Source data
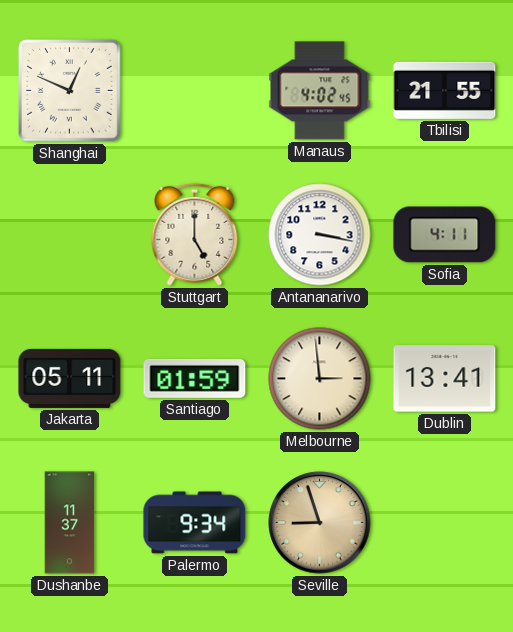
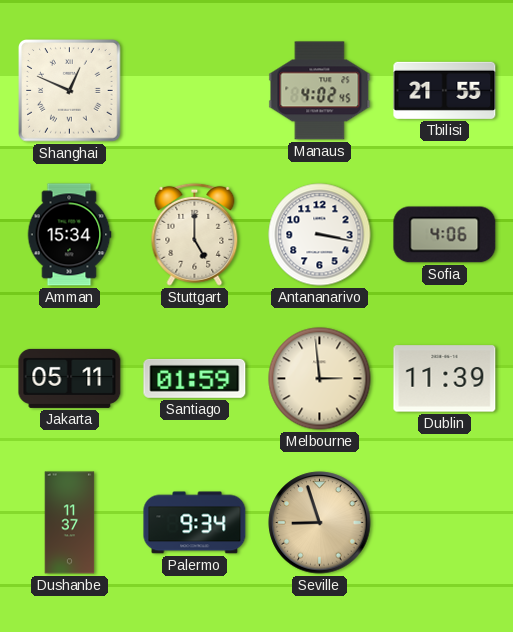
Amman: none -> 15:34
Sofia: 4:11 -> 4:06
Dublin: 13:41 -> 11:39
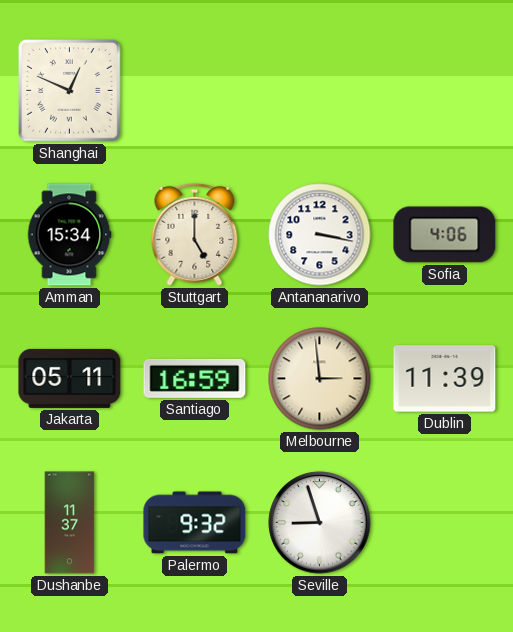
Manaus: 4:02 -> none
Tbilisi: 21:55 -> none
Santiago: 01:59 -> 16:59
Palermo: 9:34 -> 9:32
Seville dial: champagne -> white
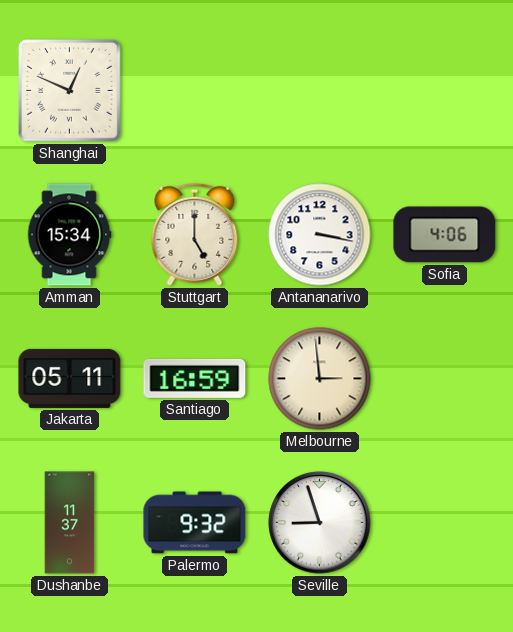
Dublin: 11:39 -> none
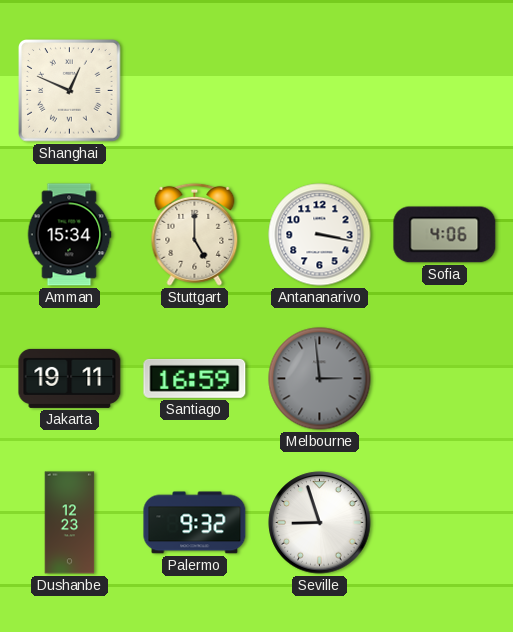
Jakarta: 05:11 -> 19:11
Melbourne dial: cream -> grey
Dushanbe: 11:37 -> 12:23
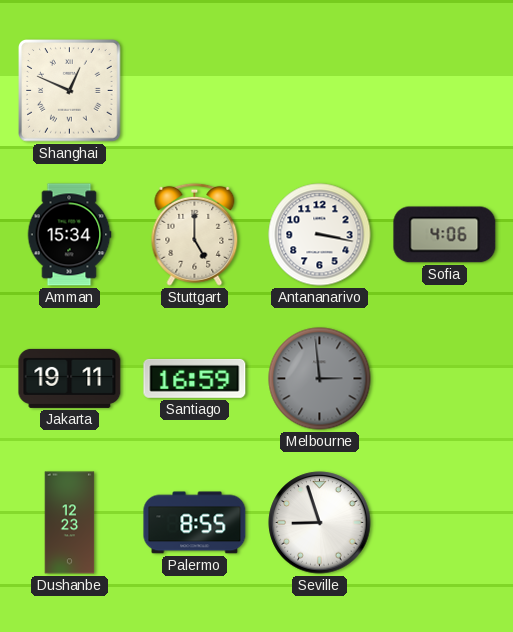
Palermo: 9:32 -> 8:55
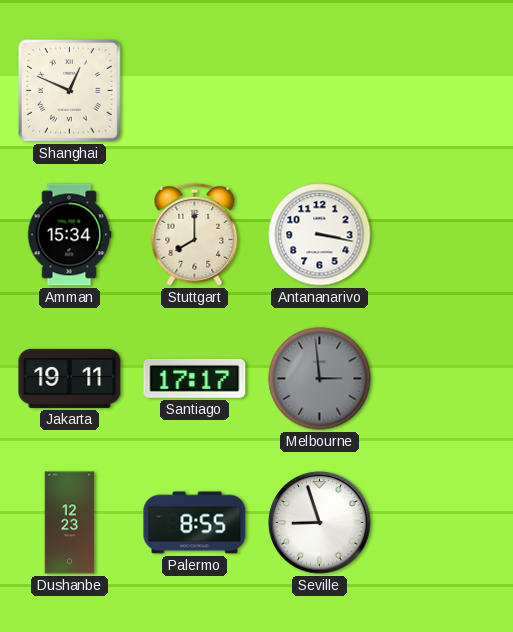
Stuttgart: 5:00 -> 8:00
Sofia: 4:06 -> none
Santiago: 16:59 -> 17:17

_The exercise:_
Rewrite all the rows above, putting "face" wherever "dial" appears and leaving everything else unchanged. Don't include the picture lines in your answer.

_The result:_
Amman: none -> 15:34
Sofia: 4:11 -> 4:06
Dublin: 13:41 -> 11:39
Manaus: 4:02 -> none
Tbilisi: 21:55 -> none
Santiago: 01:59 -> 16:59
Palermo: 9:34 -> 9:32
Seville face: champagne -> white
Dublin: 11:39 -> none
Jakarta: 05:11 -> 19:11
Melbourne face: cream -> grey
Dushanbe: 11:37 -> 12:23
Palermo: 9:32 -> 8:55
Stuttgart: 5:00 -> 8:00
Sofia: 4:06 -> none
Santiago: 16:59 -> 17:17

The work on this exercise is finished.